(Supplied data)
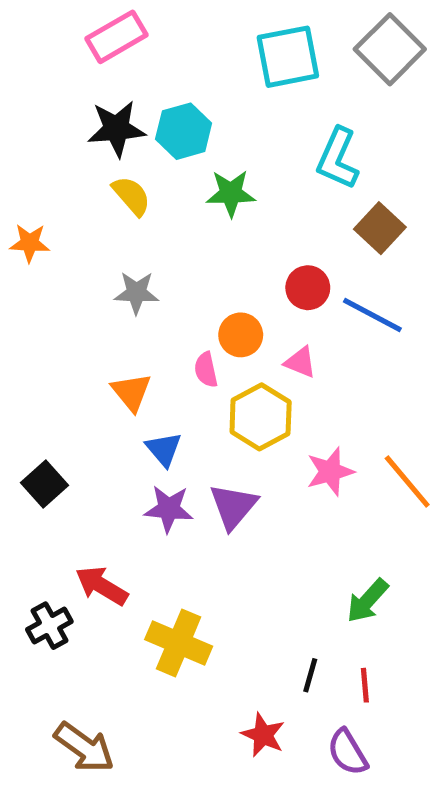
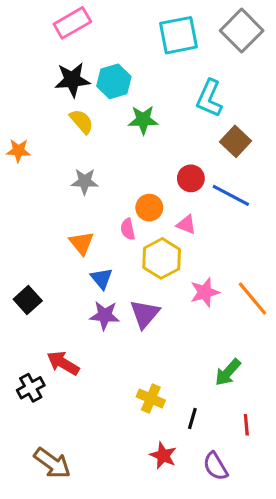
yellow cross: (179, 643) -> (151, 399), moved, size x0.7
red line: (365, 685) -> (246, 425), moved

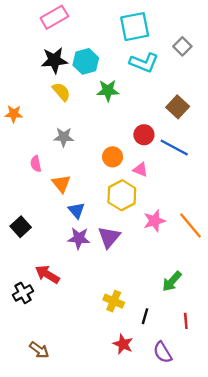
gray square: (242, 31) -> (182, 46), moved, size x0.6
cyan L-shape: (209, 98) -> (144, 63), moved, turned -92
pink semicircle: (128, 229) -> (36, 164), moved
brown arrow: (52, 463) -> (39, 350), size x0.7

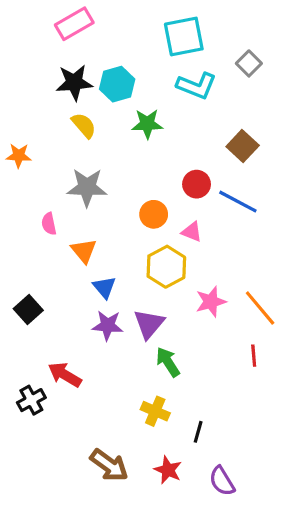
gray star: (64, 137) -> (87, 187), size x1.4
green arrow: (172, 281) -> (168, 362), moved, turned 105
red line: (186, 321) -> (254, 356), moved
brown arrow: (39, 350) -> (109, 465), moved, size x1.4

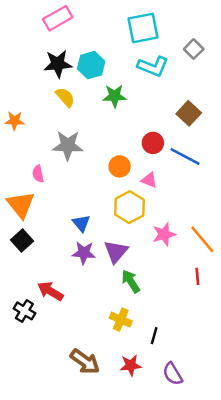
orange triangle: (84, 251) -> (21, 205), moved, size x1.4
black cross: (31, 400) -> (24, 311), turned -30
red star: (168, 470) -> (131, 365), turned -30

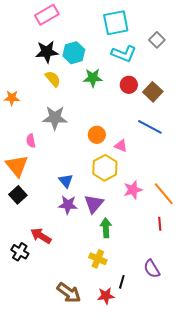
red circle: (153, 143) -> (129, 85), moved
green arrow: (131, 281) -> (106, 228), turned 30
black line: (154, 336) -> (122, 282), moved
purple semicircle: (173, 374) -> (152, 269), moved

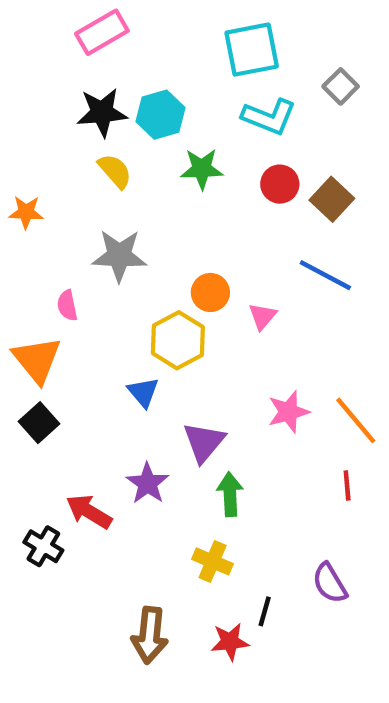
pink triangle: (121, 146) -> (262, 316), turned 48
yellow hexagon: (105, 168) -> (178, 340), moved
purple star: (68, 205) -> (147, 483), moved, turned 30
brown arrow: (69, 293) -> (150, 635), turned 60

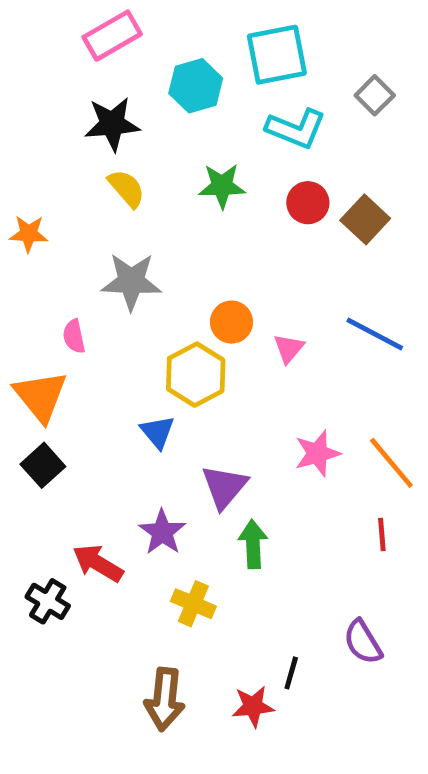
cyan hexagon: (161, 115) -> (196, 86), moved
blue line: (325, 275) -> (375, 334), moved
yellow cross: (213, 561) -> (193, 604), moved

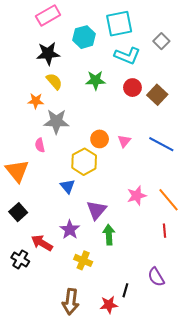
orange star: (29, 234) -> (36, 101), moved
pink semicircle: (74, 336) -> (40, 145), moved
pink triangle: (289, 348) -> (124, 141), moved
black square: (43, 465) -> (18, 212), moved

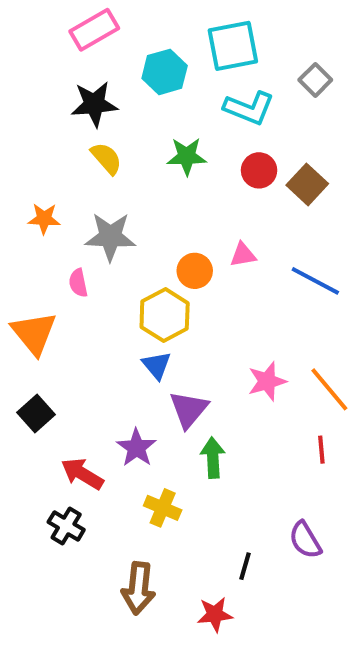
orange star: (36, 101) -> (44, 219), moved
pink triangle: (124, 141) -> (243, 255), moved, turned 40
blue triangle: (68, 186) -> (157, 365), moved
black cross: (20, 259) -> (66, 526), moved
red star: (109, 305) -> (215, 614), moved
(End Supplied data)
◆ **Problem to solve**
In the records above, everything from the line with "cyan hexagon: (161, 115) -> (196, 86), moved" down to the line with "orange star: (36, 101) -> (44, 219), moved" is to be set down exactly, both ends included, with no pictures and no other lines.

◆ **Written solution**
cyan hexagon: (161, 115) -> (196, 86), moved
blue line: (325, 275) -> (375, 334), moved
yellow cross: (213, 561) -> (193, 604), moved

orange star: (29, 234) -> (36, 101), moved
pink semicircle: (74, 336) -> (40, 145), moved
pink triangle: (289, 348) -> (124, 141), moved
black square: (43, 465) -> (18, 212), moved

orange star: (36, 101) -> (44, 219), moved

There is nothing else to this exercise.